#### [Problem description]
Pictures are to be dropped, and only the lines from the one containing "(541, 350) = (613, 346): orange" through the end of the data below are to be reproduced as written.

#### [Provided records]
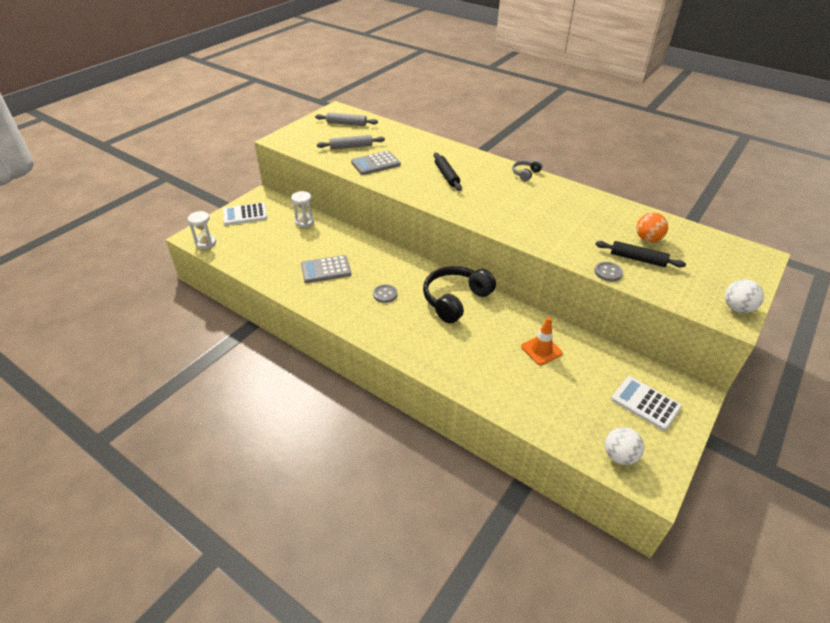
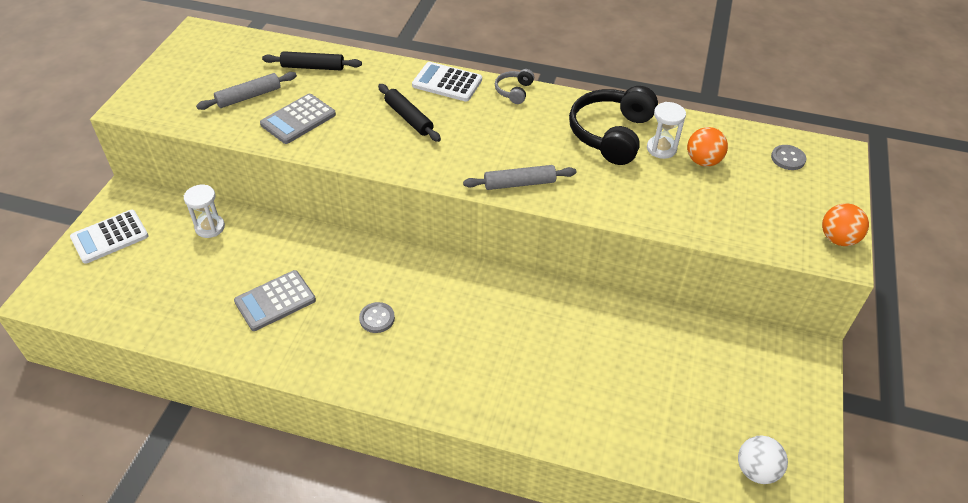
camera: 20 degrees left, 5 degrees up
(206, 243) = (67, 303): white hourglass -> white hourglass (661, 149)
(346, 124) = (224, 56): grey rolling pin -> grey rolling pin (519, 183)
(455, 300) = (476, 301): black headphones -> black headphones (611, 134)
(541, 350) = (613, 346): orange traffic cone -> none
(608, 272) = (674, 226): grey button -> grey button (788, 158)
(637, 259) = (702, 195): black rolling pin -> black rolling pin (313, 67)
(645, 403) = (760, 386): white calculator -> white calculator (447, 83)
(737, 308) = (838, 239): white ball -> orange ball

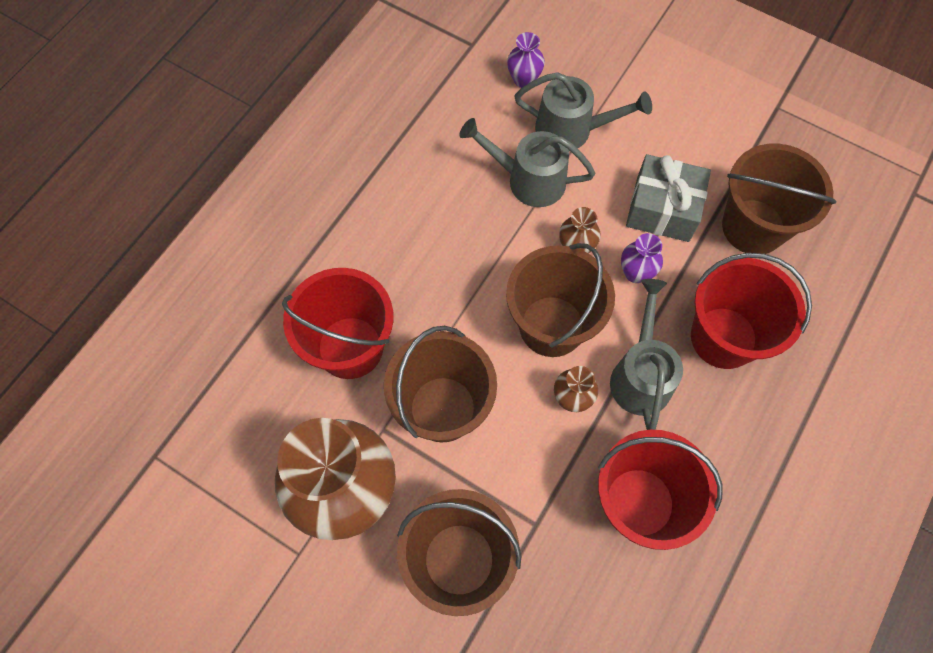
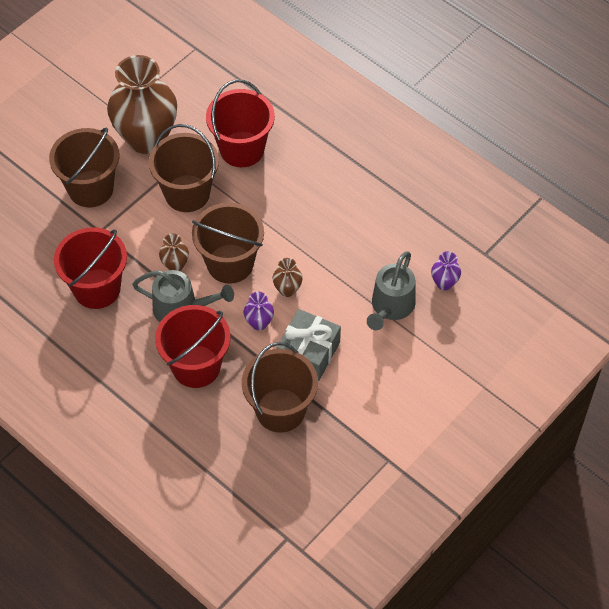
camera: 100 degrees right, 10 degrees down
(527, 180) = (351, 270): grey watering can -> none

#### [Task output]
(541, 350) = (613, 346): orange traffic cone -> none
(608, 272) = (674, 226): grey button -> grey button (788, 158)
(637, 259) = (702, 195): black rolling pin -> black rolling pin (313, 67)
(645, 403) = (760, 386): white calculator -> white calculator (447, 83)
(737, 308) = (838, 239): white ball -> orange ball

camera: 100 degrees right, 10 degrees down
(527, 180) = (351, 270): grey watering can -> none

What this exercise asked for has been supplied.